### RAW RECORDS

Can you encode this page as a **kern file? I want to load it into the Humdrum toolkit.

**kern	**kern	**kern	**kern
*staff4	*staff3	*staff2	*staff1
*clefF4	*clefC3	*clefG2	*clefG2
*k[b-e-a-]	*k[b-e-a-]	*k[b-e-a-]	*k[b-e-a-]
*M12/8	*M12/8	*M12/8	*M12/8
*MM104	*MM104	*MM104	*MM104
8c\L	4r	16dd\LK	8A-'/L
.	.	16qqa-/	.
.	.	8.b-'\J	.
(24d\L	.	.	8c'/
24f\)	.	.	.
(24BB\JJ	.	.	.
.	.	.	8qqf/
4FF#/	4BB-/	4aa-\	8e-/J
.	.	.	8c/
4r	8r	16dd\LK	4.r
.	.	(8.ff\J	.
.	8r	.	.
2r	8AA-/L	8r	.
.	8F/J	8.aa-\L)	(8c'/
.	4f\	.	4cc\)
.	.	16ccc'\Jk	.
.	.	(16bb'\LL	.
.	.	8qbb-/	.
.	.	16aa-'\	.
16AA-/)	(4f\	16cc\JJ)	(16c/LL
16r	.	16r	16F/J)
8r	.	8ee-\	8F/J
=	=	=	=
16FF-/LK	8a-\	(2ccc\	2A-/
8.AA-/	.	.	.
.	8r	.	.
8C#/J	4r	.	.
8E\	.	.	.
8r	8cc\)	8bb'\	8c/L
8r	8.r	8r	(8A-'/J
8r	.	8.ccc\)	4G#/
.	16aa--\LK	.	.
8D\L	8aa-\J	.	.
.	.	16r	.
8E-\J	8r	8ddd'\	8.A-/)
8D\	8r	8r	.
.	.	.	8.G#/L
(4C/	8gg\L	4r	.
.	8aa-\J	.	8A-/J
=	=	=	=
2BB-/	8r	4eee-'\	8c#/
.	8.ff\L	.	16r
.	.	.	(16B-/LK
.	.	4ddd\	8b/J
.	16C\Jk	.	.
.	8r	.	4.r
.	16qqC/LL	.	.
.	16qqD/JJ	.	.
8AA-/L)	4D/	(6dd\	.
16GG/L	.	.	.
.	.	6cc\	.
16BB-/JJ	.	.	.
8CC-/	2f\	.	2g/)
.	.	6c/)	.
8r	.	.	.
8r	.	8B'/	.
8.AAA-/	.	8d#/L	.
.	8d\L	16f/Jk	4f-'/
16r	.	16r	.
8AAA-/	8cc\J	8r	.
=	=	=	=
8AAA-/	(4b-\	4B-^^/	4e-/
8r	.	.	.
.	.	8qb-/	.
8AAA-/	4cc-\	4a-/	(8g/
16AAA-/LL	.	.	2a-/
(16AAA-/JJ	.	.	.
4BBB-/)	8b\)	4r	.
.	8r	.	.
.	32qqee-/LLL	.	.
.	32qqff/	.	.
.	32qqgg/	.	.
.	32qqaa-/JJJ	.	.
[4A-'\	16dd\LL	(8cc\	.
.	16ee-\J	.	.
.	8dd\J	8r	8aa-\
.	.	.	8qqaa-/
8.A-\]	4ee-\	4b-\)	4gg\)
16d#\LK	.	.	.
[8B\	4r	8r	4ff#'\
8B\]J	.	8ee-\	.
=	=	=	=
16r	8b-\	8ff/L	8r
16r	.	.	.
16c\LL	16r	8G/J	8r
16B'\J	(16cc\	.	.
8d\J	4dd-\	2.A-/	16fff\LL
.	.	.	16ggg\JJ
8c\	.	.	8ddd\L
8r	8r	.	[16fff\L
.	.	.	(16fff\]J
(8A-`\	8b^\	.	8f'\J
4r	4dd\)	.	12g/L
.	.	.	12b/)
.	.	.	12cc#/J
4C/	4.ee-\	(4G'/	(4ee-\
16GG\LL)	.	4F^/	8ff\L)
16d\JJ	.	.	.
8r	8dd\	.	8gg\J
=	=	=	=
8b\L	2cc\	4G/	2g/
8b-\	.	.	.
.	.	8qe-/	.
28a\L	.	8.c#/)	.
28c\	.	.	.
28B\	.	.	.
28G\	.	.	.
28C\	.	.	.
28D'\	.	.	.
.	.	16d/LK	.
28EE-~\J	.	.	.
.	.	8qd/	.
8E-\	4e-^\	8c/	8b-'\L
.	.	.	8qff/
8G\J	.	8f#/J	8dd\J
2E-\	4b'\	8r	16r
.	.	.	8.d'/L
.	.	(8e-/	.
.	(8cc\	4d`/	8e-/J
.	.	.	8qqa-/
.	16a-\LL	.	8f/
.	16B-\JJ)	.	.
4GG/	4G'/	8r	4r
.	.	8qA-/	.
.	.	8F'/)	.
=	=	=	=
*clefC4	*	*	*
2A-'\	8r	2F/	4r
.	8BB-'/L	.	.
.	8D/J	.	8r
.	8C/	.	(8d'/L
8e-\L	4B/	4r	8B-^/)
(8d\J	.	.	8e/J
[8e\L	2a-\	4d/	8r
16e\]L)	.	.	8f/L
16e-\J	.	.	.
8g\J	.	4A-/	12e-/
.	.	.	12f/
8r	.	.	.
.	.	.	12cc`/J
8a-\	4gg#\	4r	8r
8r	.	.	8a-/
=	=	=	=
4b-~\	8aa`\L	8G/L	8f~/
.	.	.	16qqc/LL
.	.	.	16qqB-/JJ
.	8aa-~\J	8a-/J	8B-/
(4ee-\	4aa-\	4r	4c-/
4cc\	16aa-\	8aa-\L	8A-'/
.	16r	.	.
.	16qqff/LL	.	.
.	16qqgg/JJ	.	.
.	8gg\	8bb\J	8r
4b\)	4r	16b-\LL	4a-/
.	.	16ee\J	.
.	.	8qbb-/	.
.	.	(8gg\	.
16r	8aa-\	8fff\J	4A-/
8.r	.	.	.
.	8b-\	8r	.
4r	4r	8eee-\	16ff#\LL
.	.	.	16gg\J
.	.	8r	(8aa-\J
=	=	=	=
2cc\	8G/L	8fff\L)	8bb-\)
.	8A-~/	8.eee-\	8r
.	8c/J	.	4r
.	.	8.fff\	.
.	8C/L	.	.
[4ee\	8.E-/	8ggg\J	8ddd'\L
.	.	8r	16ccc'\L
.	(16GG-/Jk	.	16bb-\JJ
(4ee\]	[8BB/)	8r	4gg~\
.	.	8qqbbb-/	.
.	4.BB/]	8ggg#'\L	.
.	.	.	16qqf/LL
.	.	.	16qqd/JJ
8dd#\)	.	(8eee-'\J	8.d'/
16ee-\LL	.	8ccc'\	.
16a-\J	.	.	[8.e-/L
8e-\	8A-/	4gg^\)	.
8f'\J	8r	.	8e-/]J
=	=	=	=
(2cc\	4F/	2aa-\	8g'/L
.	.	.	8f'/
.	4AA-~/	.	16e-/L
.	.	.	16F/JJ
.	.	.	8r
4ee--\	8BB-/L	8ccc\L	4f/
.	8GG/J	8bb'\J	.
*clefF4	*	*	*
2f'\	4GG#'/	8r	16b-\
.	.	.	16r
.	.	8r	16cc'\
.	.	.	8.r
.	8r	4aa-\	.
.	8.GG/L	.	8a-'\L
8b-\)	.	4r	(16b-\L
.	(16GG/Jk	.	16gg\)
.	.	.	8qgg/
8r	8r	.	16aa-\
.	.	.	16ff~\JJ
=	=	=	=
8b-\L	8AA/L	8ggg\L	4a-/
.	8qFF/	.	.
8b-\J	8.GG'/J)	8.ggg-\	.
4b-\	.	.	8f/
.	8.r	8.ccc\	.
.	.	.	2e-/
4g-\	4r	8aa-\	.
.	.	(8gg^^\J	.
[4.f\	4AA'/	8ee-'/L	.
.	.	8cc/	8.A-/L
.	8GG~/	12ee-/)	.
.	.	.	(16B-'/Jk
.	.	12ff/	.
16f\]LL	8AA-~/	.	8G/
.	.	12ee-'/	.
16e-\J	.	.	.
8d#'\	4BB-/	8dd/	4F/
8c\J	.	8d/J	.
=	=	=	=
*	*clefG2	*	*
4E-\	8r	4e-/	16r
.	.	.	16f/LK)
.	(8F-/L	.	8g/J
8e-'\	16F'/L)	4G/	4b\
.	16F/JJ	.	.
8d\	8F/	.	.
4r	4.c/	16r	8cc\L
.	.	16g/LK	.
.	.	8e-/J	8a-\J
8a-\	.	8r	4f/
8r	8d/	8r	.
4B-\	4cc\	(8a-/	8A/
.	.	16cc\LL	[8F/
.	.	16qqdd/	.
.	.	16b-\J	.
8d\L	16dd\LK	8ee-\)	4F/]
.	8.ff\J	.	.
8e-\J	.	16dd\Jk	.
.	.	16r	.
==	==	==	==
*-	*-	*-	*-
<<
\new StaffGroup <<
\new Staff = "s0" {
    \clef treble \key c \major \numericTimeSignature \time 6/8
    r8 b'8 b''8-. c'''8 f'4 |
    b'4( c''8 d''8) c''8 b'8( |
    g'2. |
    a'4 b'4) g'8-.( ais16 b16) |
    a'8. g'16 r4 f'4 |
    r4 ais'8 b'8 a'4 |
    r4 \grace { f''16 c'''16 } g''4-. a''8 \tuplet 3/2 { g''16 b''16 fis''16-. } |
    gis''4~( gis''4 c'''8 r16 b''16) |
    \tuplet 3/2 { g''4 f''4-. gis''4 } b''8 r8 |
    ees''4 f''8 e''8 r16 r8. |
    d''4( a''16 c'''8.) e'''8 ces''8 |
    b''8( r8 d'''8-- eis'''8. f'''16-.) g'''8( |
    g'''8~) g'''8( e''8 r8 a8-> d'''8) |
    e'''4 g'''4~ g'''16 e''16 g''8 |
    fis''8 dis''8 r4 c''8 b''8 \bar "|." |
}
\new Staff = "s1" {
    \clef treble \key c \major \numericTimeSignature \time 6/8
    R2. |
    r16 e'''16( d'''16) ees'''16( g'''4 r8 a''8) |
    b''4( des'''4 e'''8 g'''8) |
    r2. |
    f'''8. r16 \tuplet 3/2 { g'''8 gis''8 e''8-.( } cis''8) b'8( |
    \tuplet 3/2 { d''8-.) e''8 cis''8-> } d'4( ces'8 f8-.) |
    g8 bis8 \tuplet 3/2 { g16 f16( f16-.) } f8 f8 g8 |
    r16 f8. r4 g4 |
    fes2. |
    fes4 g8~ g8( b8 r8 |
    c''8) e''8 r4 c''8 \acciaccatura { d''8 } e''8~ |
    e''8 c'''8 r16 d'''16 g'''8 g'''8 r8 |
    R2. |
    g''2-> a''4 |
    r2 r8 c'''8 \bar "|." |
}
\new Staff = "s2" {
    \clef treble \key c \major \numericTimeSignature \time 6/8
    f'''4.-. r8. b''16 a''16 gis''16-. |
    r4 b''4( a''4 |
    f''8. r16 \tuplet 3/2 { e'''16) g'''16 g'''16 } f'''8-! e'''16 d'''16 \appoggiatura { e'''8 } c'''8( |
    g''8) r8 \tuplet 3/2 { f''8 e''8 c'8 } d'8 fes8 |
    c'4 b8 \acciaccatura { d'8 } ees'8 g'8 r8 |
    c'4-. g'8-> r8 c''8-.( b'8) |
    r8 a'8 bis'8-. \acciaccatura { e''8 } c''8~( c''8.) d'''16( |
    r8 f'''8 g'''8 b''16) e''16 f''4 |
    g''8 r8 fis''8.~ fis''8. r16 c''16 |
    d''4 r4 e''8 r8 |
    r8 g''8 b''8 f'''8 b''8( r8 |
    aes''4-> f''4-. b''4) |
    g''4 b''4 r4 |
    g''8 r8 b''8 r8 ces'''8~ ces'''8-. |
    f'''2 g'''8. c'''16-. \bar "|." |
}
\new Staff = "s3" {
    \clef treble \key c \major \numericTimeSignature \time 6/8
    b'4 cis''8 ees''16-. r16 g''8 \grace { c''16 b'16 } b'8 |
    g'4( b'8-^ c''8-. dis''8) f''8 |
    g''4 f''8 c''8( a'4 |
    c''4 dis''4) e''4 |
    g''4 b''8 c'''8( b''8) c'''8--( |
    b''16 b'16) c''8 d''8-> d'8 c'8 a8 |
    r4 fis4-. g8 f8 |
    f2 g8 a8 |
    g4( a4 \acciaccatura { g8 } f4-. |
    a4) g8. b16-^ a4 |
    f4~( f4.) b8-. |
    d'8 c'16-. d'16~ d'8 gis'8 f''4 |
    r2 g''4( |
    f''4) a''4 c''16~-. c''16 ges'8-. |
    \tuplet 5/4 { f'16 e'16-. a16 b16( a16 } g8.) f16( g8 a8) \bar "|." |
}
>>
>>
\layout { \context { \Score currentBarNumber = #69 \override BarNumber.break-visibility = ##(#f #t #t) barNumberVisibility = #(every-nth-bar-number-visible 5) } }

######

• TO DO: Gather each line of the entries above that contains the string "kern". Matching is case-sensitive.

• ANSWER BELOW:
Can you encode this page as a **kern file? I want to load it into the Humdrum toolkit.
**kern	**kern	**kern	**kern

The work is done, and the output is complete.